[Record excerpts]

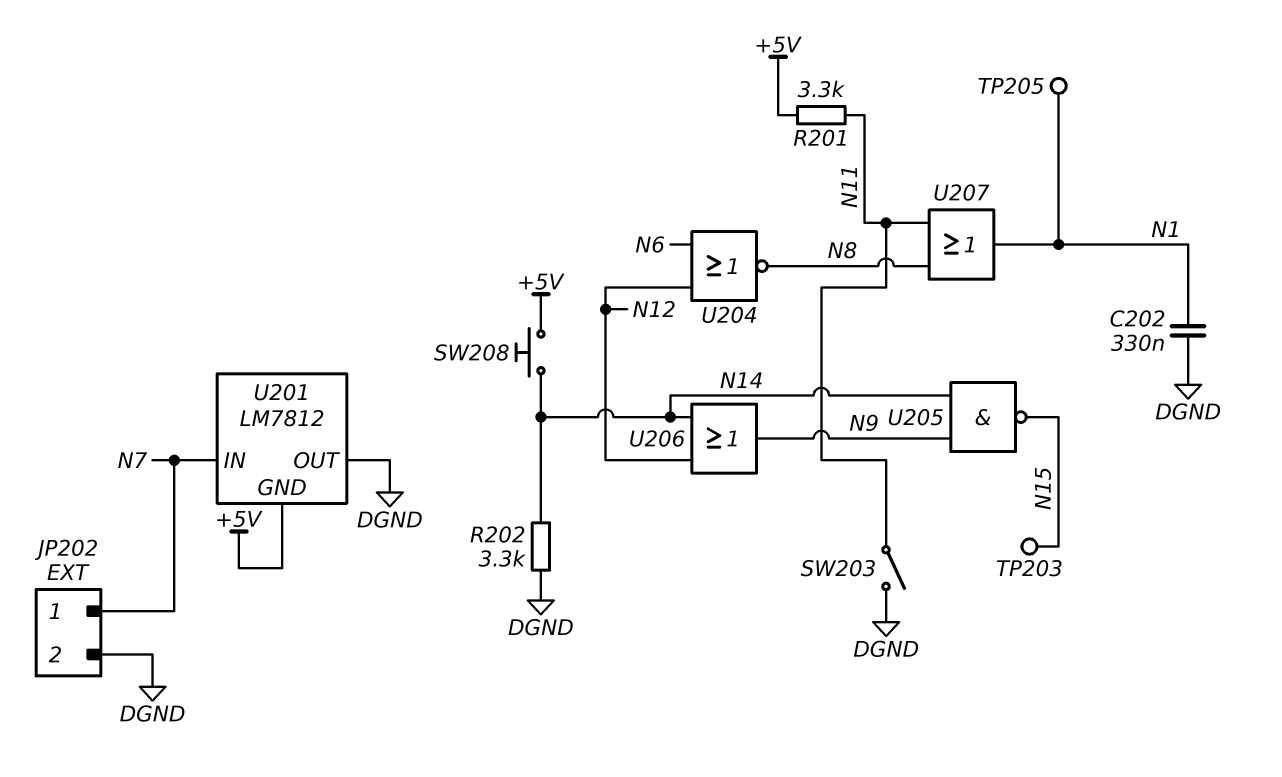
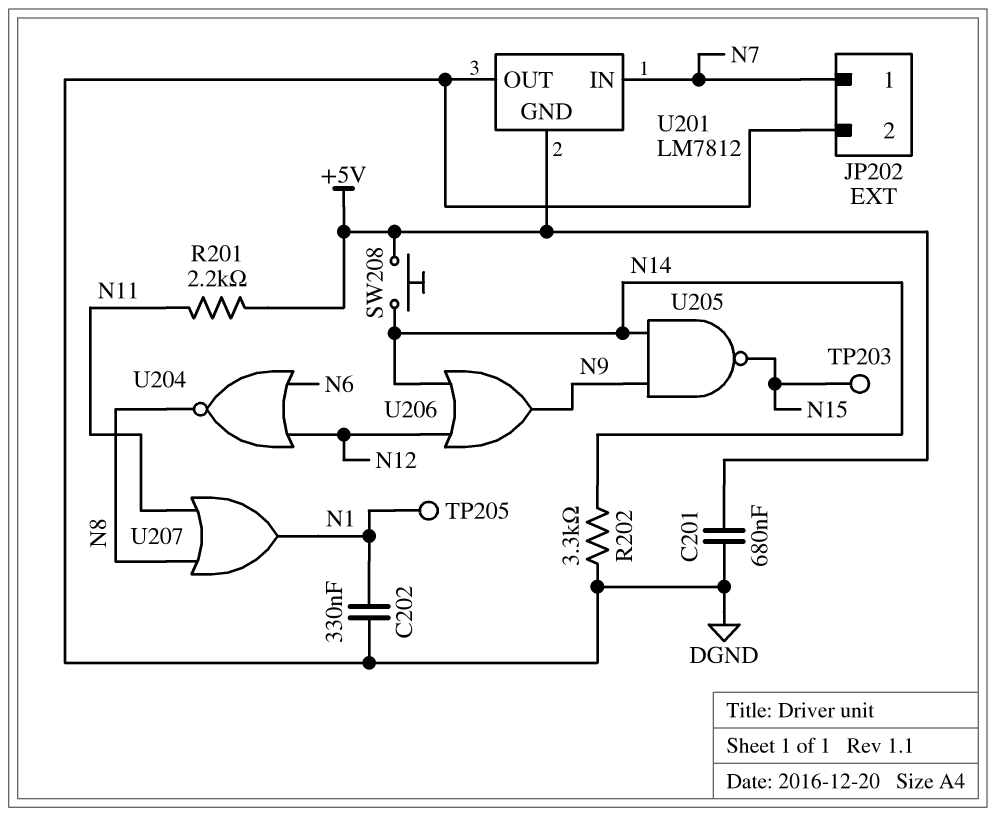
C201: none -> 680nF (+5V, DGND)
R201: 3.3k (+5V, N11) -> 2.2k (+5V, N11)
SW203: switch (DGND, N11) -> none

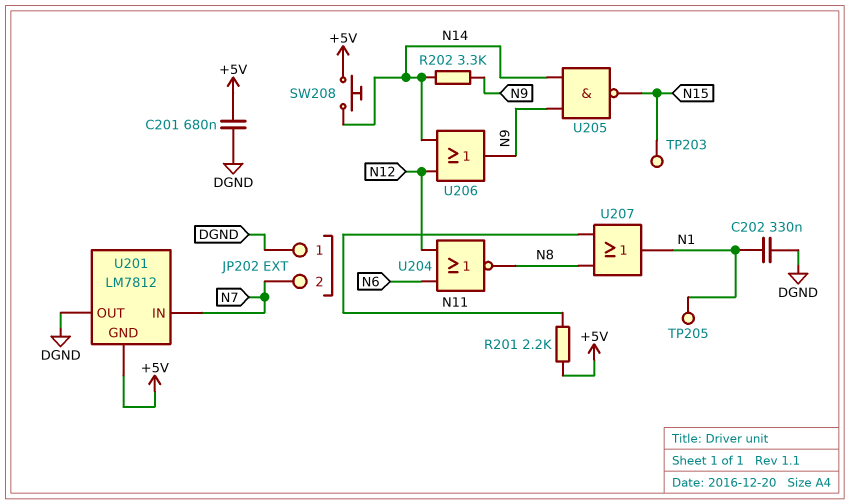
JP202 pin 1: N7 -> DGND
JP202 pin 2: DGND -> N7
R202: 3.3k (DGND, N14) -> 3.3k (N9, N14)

[/Record excerpts]

What is needed:
Every line from the one holding "R201: 3.3k (+5V, N11) -> 2.2k (+5V, N11)" through the end of the records above must be reproduced verbatim, pictures excepted.

Response to the task:
R201: 3.3k (+5V, N11) -> 2.2k (+5V, N11)
SW203: switch (DGND, N11) -> none

JP202 pin 1: N7 -> DGND
JP202 pin 2: DGND -> N7
R202: 3.3k (DGND, N14) -> 3.3k (N9, N14)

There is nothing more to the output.